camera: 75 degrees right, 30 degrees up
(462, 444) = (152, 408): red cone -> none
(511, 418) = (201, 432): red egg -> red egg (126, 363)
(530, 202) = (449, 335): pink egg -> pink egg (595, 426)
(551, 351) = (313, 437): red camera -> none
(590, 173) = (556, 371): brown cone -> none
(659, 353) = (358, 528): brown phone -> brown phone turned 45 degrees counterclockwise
***
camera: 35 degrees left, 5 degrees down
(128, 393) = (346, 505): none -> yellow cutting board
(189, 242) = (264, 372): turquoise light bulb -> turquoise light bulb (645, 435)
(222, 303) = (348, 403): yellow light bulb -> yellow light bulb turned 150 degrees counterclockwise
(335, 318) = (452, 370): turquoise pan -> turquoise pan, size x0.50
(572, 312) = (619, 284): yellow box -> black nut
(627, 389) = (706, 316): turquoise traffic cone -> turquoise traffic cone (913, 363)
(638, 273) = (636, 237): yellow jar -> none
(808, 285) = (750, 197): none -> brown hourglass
***
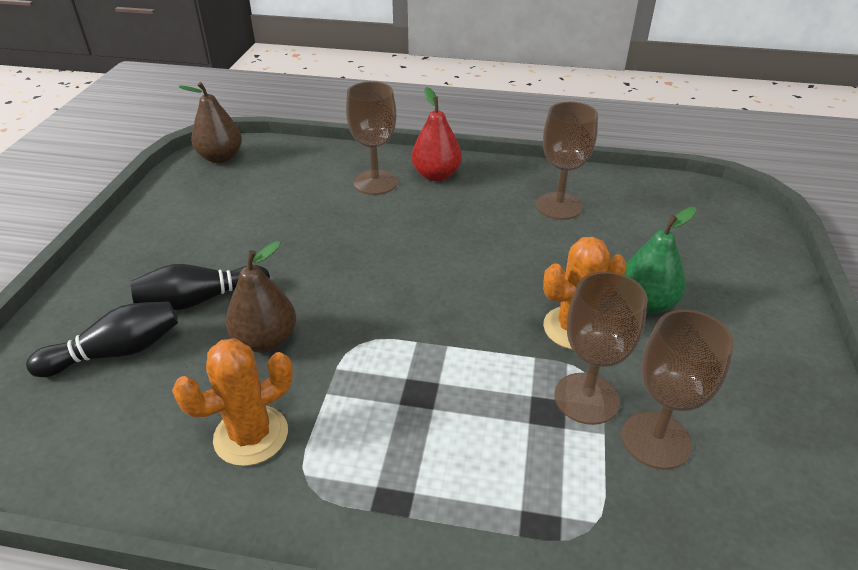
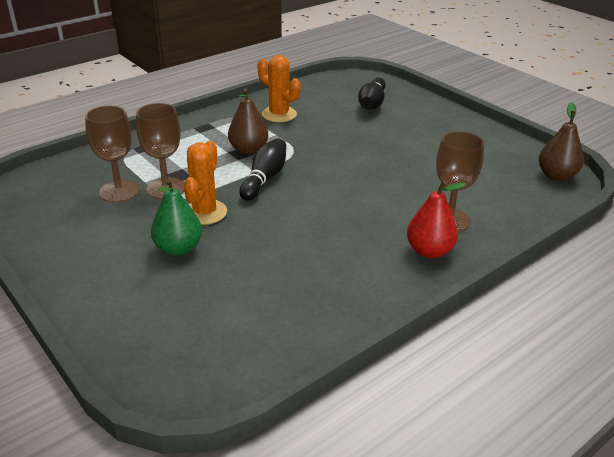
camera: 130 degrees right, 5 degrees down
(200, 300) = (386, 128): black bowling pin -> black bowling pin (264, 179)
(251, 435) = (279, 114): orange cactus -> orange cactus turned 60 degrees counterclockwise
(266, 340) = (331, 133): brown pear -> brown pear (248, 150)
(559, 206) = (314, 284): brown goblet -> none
***
In the listing above, find the line with "camera: 130 degrees right, 5 degrees down" and the line with "(559, 206) = (314, 284): brown goblet -> none"; set down exactly those two lines and every line between them, nothing more.

RESPONSE AREA:
camera: 130 degrees right, 5 degrees down
(200, 300) = (386, 128): black bowling pin -> black bowling pin (264, 179)
(251, 435) = (279, 114): orange cactus -> orange cactus turned 60 degrees counterclockwise
(266, 340) = (331, 133): brown pear -> brown pear (248, 150)
(559, 206) = (314, 284): brown goblet -> none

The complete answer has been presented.